____ RECORDS FOR PROCESSING

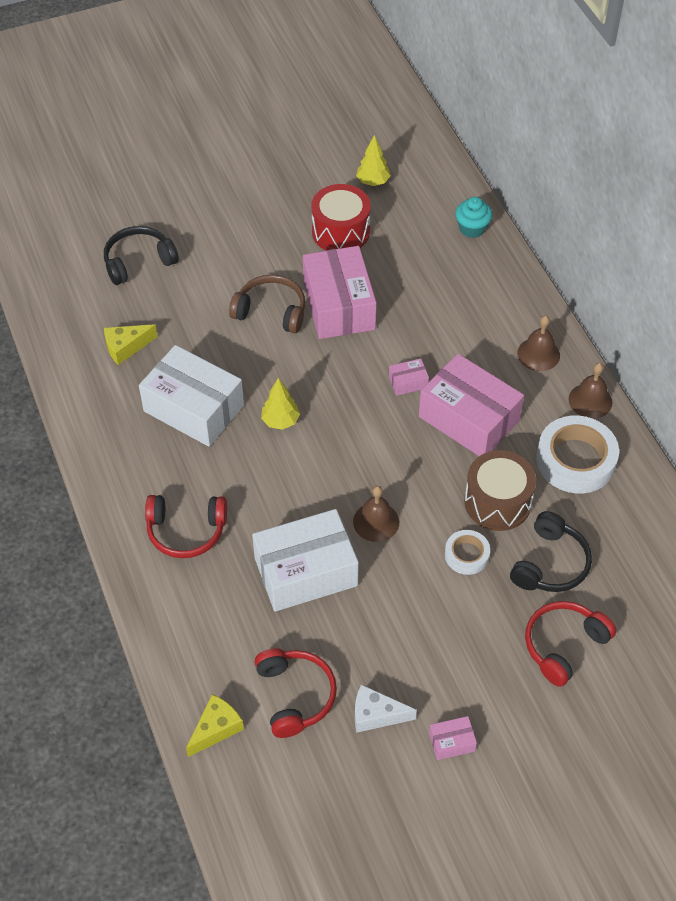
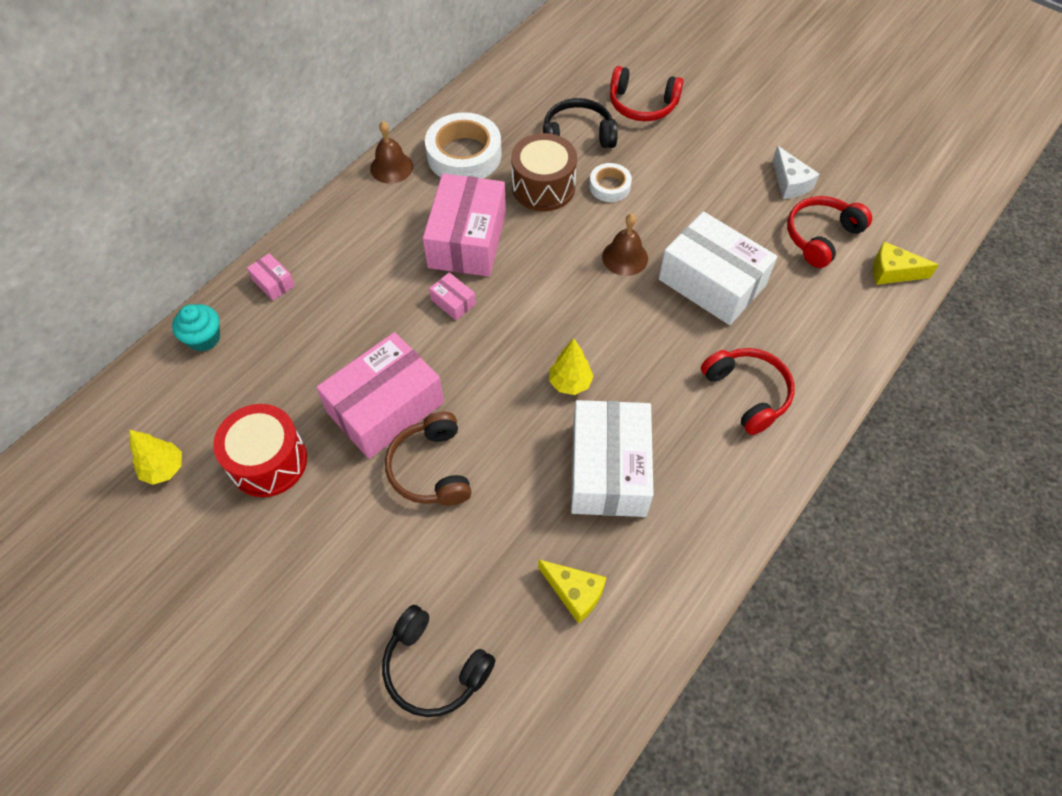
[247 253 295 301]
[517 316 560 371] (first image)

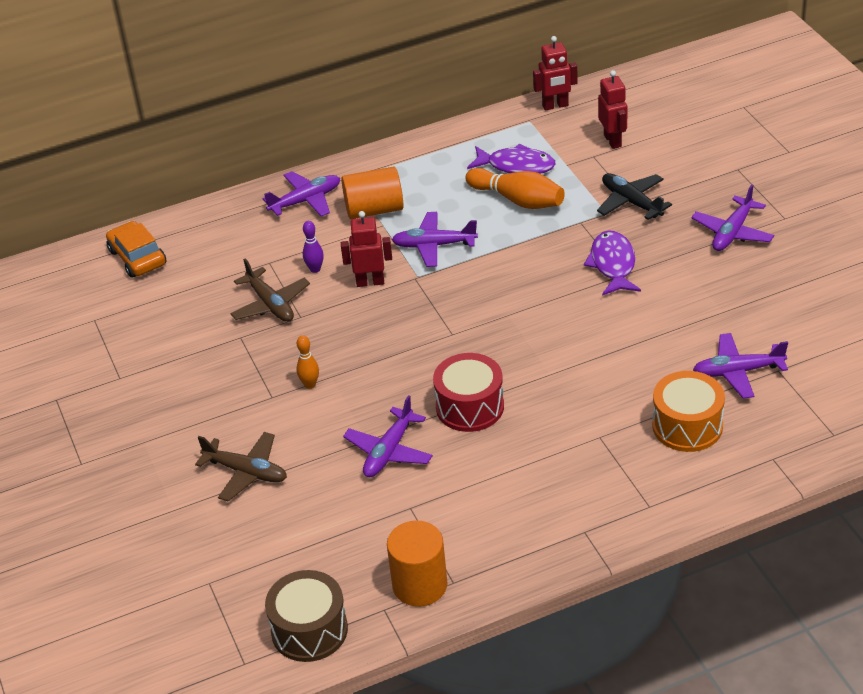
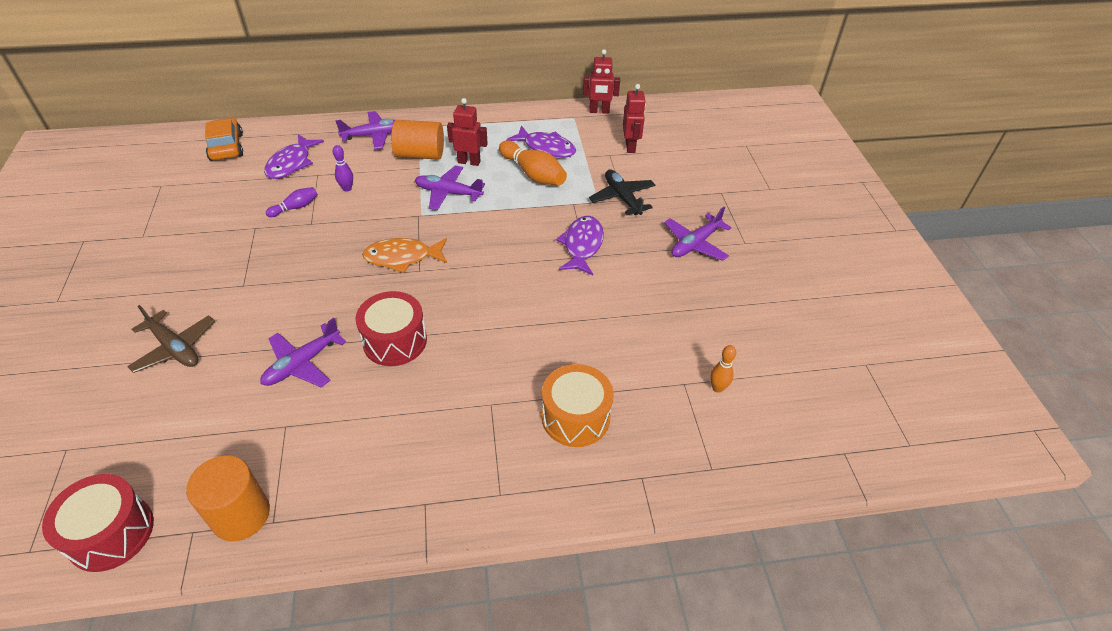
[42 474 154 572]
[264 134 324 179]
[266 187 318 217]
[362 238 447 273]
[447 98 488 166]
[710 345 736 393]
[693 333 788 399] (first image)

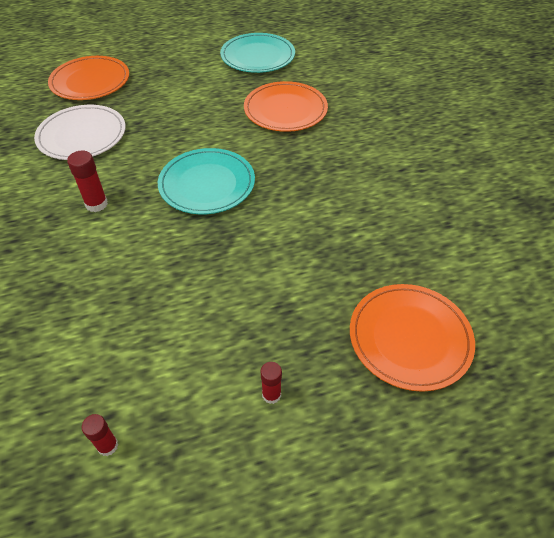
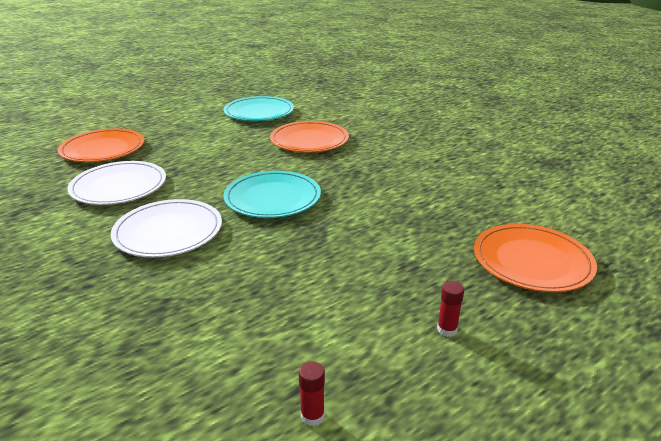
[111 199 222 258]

________

All of the entries above are to be duplicated exactly, with every image left out.

- TASK ANSWER
[247 253 295 301]
[517 316 560 371] (first image)

[42 474 154 572]
[264 134 324 179]
[266 187 318 217]
[362 238 447 273]
[447 98 488 166]
[710 345 736 393]
[693 333 788 399] (first image)

[111 199 222 258]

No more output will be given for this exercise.